WHAT TO DO - What is needed here is an exact repetition of the records below, beginning at the line that has "(371, 442) = (392, 264): blue" and stopping after the line that has "(540, 338) = (162, 187): green".

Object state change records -
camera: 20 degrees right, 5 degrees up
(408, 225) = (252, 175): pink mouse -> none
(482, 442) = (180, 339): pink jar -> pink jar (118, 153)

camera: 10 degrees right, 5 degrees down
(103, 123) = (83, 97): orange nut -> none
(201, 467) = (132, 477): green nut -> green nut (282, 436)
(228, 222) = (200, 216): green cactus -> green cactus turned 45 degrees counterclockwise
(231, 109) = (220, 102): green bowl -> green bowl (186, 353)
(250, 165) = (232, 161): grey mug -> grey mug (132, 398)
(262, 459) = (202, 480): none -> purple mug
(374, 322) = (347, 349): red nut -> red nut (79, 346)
---
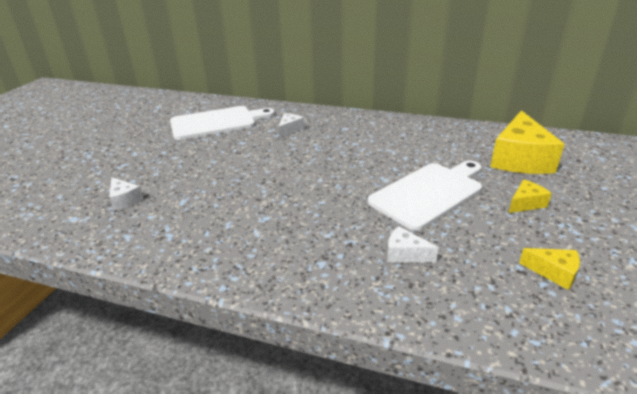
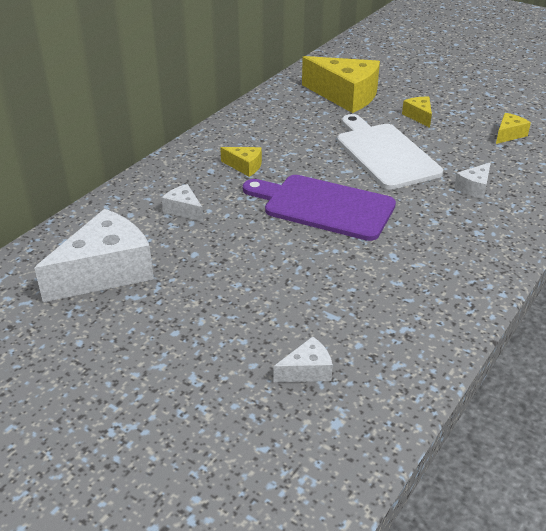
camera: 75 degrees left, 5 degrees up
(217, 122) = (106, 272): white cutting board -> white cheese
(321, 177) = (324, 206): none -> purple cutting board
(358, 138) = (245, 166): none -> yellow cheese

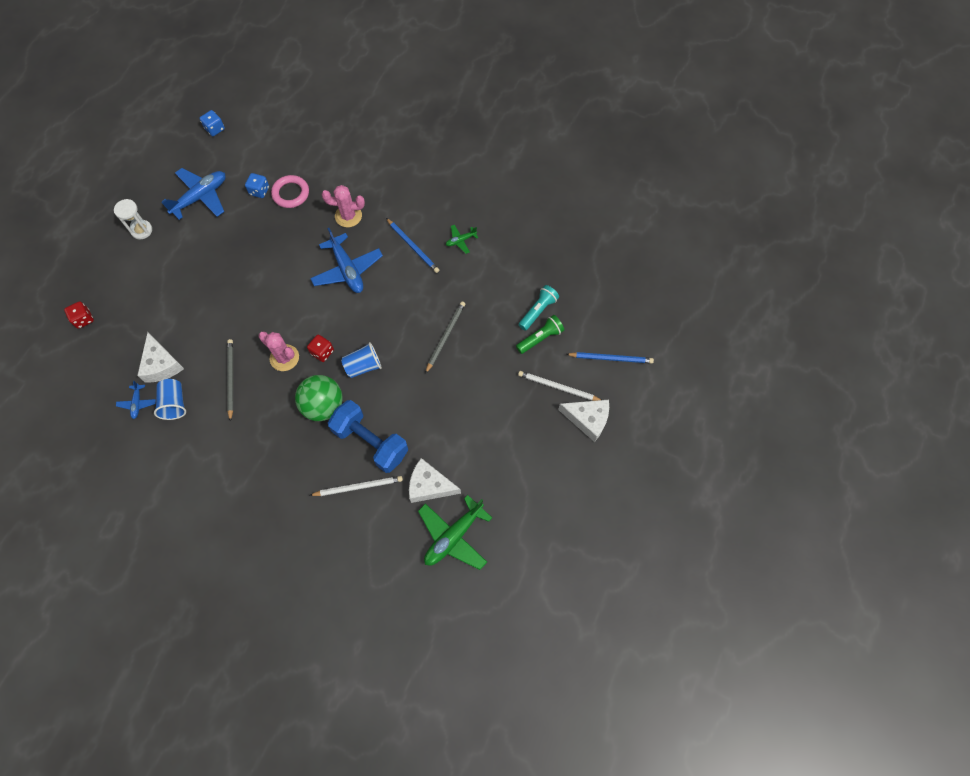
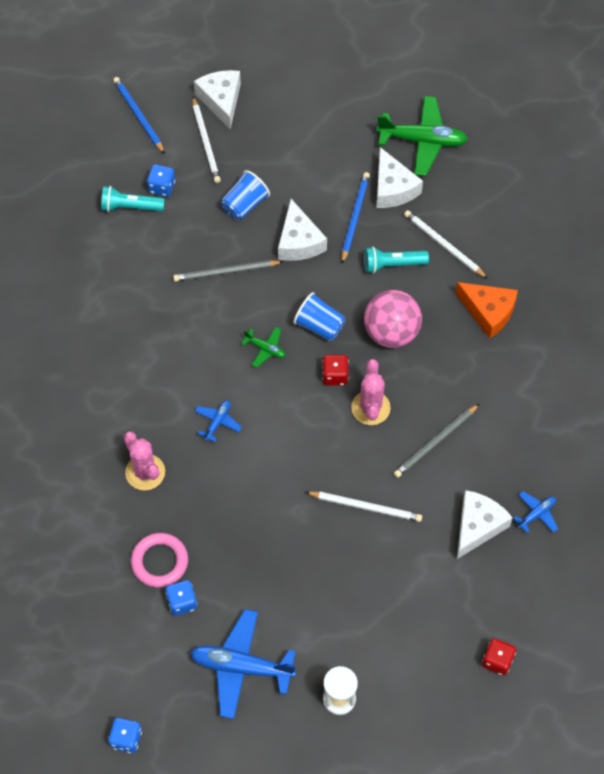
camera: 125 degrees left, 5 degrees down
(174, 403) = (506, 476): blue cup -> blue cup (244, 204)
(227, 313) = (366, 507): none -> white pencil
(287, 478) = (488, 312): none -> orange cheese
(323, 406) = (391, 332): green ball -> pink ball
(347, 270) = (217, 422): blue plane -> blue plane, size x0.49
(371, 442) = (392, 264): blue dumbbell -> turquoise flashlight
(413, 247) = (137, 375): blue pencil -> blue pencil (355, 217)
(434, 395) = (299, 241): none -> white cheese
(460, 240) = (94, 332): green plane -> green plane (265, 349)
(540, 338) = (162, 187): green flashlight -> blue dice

RESPONSE TO THE EXERCISE -
(371, 442) = (392, 264): blue dumbbell -> turquoise flashlight
(413, 247) = (137, 375): blue pencil -> blue pencil (355, 217)
(434, 395) = (299, 241): none -> white cheese
(460, 240) = (94, 332): green plane -> green plane (265, 349)
(540, 338) = (162, 187): green flashlight -> blue dice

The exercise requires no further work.